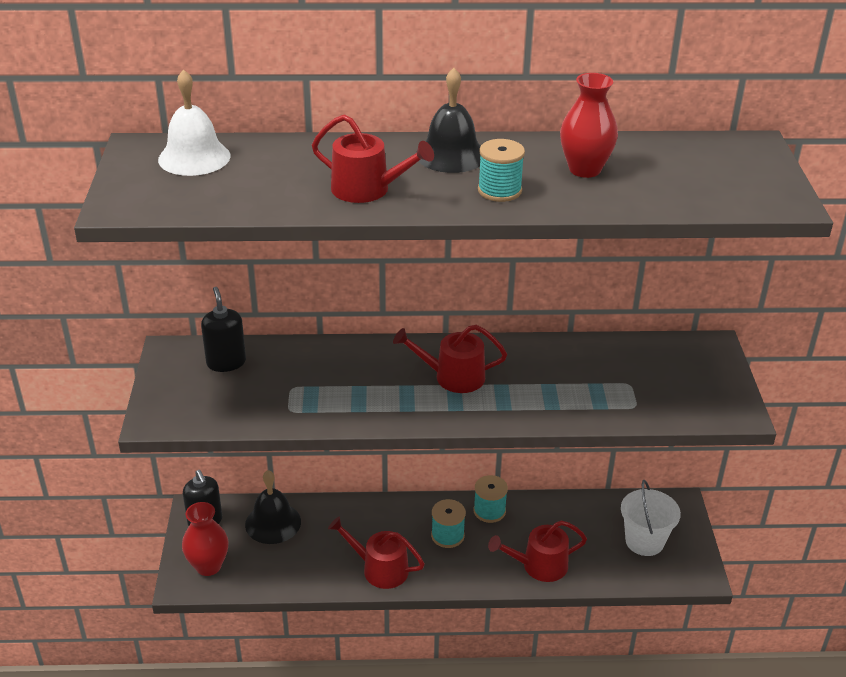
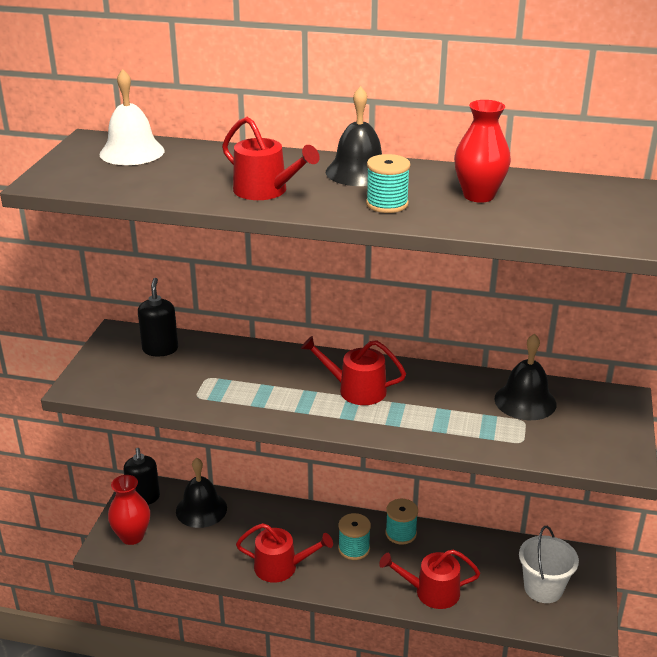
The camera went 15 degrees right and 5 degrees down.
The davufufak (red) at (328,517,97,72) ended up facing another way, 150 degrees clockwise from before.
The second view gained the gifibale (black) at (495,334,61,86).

▬▬▬▬▬▬▬▬▬▬

→ **TASK TO CARRY OUT**
Look through the lines above and collect those with the word "degrees".

→ **EXERCISE RESPONSE**
The camera went 15 degrees right and 5 degrees down.
The davufufak (red) at (328,517,97,72) ended up facing another way, 150 degrees clockwise from before.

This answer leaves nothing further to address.